> Source material:
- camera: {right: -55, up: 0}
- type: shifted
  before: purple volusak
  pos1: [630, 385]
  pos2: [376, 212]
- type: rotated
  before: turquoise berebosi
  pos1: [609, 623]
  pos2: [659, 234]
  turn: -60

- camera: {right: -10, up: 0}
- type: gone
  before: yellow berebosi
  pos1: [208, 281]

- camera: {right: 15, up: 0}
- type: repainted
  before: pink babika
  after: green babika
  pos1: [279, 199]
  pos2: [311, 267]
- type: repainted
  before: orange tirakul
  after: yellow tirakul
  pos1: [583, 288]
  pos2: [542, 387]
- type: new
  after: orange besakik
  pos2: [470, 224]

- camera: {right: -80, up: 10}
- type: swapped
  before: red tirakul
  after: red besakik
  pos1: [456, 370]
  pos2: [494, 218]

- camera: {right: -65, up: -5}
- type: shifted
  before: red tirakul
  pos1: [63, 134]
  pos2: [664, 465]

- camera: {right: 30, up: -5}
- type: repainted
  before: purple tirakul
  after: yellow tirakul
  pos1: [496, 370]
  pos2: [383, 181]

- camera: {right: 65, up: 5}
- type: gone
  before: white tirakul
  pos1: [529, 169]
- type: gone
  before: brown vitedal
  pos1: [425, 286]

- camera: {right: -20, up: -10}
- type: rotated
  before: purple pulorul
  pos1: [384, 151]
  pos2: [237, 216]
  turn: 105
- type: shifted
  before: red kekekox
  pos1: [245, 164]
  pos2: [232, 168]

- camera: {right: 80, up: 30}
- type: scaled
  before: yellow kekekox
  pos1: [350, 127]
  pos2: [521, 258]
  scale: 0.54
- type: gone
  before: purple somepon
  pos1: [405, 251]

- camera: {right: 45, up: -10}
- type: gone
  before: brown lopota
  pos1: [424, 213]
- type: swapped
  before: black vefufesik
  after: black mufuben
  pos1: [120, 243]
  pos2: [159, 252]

> Work request:
Repeat the material in full. Nothing may differ.

> Response area:
- camera: {right: -55, up: 0}
- type: shifted
  before: purple volusak
  pos1: [630, 385]
  pos2: [376, 212]
- type: rotated
  before: turquoise berebosi
  pos1: [609, 623]
  pos2: [659, 234]
  turn: -60

- camera: {right: -10, up: 0}
- type: gone
  before: yellow berebosi
  pos1: [208, 281]

- camera: {right: 15, up: 0}
- type: repainted
  before: pink babika
  after: green babika
  pos1: [279, 199]
  pos2: [311, 267]
- type: repainted
  before: orange tirakul
  after: yellow tirakul
  pos1: [583, 288]
  pos2: [542, 387]
- type: new
  after: orange besakik
  pos2: [470, 224]

- camera: {right: -80, up: 10}
- type: swapped
  before: red tirakul
  after: red besakik
  pos1: [456, 370]
  pos2: [494, 218]

- camera: {right: -65, up: -5}
- type: shifted
  before: red tirakul
  pos1: [63, 134]
  pos2: [664, 465]

- camera: {right: 30, up: -5}
- type: repainted
  before: purple tirakul
  after: yellow tirakul
  pos1: [496, 370]
  pos2: [383, 181]

- camera: {right: 65, up: 5}
- type: gone
  before: white tirakul
  pos1: [529, 169]
- type: gone
  before: brown vitedal
  pos1: [425, 286]

- camera: {right: -20, up: -10}
- type: rotated
  before: purple pulorul
  pos1: [384, 151]
  pos2: [237, 216]
  turn: 105
- type: shifted
  before: red kekekox
  pos1: [245, 164]
  pos2: [232, 168]

- camera: {right: 80, up: 30}
- type: scaled
  before: yellow kekekox
  pos1: [350, 127]
  pos2: [521, 258]
  scale: 0.54
- type: gone
  before: purple somepon
  pos1: [405, 251]

- camera: {right: 45, up: -10}
- type: gone
  before: brown lopota
  pos1: [424, 213]
- type: swapped
  before: black vefufesik
  after: black mufuben
  pos1: [120, 243]
  pos2: [159, 252]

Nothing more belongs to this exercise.